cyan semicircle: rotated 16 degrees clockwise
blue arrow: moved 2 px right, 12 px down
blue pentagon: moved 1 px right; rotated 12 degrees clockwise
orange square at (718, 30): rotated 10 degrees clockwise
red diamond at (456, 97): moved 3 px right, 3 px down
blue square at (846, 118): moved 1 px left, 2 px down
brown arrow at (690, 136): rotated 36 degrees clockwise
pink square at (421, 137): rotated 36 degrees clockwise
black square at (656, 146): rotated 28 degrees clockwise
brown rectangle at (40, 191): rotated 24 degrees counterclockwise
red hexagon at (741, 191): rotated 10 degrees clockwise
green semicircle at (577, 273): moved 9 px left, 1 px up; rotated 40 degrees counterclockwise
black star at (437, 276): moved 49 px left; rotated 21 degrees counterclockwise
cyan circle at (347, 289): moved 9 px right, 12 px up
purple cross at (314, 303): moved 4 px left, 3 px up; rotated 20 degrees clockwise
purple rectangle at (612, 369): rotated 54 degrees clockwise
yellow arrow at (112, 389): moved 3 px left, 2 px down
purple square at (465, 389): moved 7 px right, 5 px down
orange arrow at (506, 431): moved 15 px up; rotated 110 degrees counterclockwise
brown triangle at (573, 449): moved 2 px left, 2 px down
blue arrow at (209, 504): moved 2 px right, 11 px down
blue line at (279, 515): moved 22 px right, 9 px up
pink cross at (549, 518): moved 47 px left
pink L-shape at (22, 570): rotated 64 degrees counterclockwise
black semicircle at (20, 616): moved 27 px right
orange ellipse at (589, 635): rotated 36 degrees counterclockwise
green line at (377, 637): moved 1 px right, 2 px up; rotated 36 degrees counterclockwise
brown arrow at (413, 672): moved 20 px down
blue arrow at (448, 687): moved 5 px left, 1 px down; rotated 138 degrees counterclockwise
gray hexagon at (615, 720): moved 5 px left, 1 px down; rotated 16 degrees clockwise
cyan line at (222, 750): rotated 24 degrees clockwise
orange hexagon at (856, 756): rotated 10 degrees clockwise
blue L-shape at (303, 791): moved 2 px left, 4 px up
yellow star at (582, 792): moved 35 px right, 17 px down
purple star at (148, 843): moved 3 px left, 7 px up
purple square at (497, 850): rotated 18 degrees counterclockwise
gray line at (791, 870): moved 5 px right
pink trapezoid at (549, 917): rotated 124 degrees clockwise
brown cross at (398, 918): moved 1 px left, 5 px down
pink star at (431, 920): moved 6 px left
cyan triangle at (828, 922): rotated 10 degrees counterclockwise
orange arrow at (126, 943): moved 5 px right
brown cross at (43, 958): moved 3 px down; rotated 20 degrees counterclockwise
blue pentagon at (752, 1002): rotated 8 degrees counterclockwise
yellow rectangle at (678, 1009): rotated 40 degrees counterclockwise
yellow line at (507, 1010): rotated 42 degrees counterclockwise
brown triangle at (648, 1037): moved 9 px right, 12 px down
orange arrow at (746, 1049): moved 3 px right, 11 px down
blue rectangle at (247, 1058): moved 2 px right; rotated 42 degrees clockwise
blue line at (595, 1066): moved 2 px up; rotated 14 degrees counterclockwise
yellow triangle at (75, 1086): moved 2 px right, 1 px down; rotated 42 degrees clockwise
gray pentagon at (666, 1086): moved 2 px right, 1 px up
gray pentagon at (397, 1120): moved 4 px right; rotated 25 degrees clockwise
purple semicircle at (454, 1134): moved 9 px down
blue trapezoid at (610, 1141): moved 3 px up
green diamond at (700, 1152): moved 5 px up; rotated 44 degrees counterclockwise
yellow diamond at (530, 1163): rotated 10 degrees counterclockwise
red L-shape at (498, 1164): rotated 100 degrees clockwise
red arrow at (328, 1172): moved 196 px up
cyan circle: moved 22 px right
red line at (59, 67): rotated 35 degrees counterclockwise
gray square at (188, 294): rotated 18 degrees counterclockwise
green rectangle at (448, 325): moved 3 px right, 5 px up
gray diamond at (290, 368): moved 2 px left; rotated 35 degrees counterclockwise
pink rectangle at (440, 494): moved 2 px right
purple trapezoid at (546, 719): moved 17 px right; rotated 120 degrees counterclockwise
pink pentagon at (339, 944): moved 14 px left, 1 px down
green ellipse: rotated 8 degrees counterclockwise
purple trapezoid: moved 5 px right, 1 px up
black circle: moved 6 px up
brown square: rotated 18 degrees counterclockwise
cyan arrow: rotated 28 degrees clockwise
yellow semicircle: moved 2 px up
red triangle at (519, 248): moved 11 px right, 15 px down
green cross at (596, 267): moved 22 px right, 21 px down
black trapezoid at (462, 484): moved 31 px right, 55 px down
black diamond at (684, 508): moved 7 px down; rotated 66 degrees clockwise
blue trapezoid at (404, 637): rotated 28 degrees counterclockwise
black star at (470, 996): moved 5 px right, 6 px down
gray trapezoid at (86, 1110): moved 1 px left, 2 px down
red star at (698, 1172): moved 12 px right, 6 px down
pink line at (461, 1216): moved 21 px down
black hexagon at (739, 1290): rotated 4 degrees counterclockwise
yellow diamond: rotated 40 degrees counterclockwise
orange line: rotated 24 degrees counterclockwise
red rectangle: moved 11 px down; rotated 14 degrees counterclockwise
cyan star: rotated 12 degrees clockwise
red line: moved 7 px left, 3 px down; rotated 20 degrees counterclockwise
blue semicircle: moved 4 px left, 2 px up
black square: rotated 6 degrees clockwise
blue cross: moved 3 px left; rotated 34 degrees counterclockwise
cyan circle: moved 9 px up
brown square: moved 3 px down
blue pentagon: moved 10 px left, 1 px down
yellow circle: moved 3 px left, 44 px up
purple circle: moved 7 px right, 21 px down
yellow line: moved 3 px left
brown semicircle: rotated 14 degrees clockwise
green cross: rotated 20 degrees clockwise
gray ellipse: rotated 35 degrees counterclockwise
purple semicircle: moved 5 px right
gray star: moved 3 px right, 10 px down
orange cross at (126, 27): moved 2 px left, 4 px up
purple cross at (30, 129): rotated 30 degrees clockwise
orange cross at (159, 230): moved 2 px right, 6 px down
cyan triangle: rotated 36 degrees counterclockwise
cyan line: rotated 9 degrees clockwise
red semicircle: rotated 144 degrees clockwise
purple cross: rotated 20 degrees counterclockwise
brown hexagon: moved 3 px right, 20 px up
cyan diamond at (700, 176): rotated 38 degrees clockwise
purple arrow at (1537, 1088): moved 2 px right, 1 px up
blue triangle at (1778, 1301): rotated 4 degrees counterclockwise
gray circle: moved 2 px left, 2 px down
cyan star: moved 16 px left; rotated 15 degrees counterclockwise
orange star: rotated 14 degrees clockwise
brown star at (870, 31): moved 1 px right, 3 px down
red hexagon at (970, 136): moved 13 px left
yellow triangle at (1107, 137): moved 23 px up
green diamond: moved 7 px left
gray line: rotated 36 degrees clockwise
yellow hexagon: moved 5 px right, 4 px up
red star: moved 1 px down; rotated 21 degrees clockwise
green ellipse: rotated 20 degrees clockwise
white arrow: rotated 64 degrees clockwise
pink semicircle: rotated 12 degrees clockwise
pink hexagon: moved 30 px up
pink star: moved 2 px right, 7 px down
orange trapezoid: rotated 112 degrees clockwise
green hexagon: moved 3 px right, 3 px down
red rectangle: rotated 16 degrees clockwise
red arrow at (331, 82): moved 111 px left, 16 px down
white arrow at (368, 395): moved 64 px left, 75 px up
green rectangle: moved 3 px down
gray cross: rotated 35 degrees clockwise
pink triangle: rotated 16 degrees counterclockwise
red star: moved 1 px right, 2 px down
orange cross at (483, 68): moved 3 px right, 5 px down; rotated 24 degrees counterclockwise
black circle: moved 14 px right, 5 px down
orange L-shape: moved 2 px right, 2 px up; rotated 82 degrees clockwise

+++

EXERCISE DIRECTIONS = Could you return all lines from the records that include the word "black"?

RESPONSE BELOW =
black square at (656, 146): rotated 28 degrees clockwise
black star at (437, 276): moved 49 px left; rotated 21 degrees counterclockwise
black semicircle at (20, 616): moved 27 px right
black circle: moved 6 px up
black trapezoid at (462, 484): moved 31 px right, 55 px down
black diamond at (684, 508): moved 7 px down; rotated 66 degrees clockwise
black star at (470, 996): moved 5 px right, 6 px down
black hexagon at (739, 1290): rotated 4 degrees counterclockwise
black square: rotated 6 degrees clockwise
black circle: moved 14 px right, 5 px down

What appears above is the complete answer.